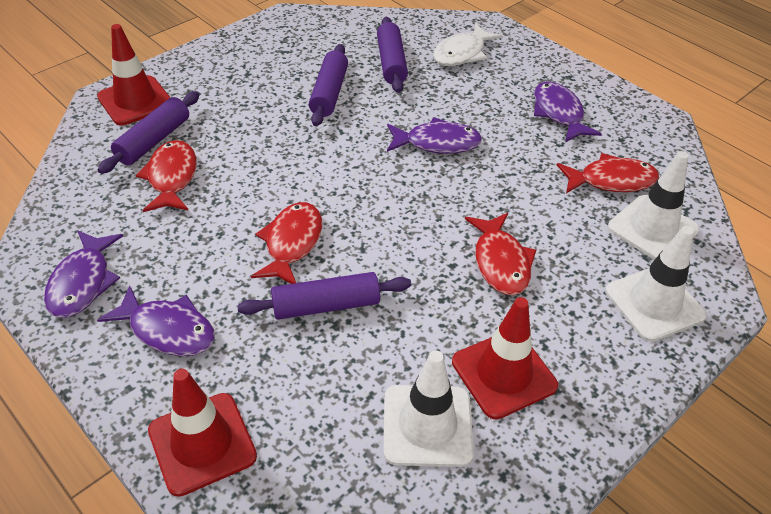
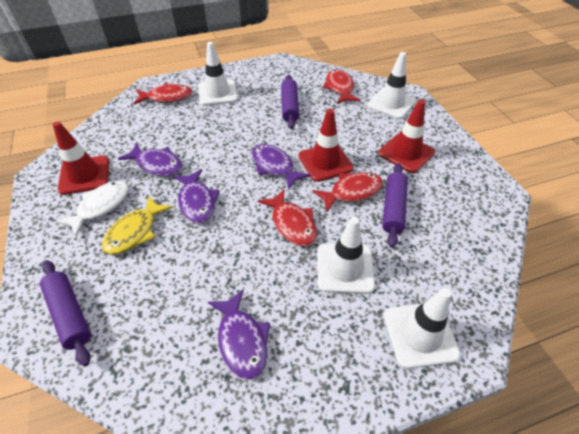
purple rolling pin: 4 -> 3
white traffic cone: 3 -> 4
yellow fish: 0 -> 1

→ What you need to do
Write out all the material verbatim, images excluded.

→ Written response
purple rolling pin: 4 -> 3
white traffic cone: 3 -> 4
yellow fish: 0 -> 1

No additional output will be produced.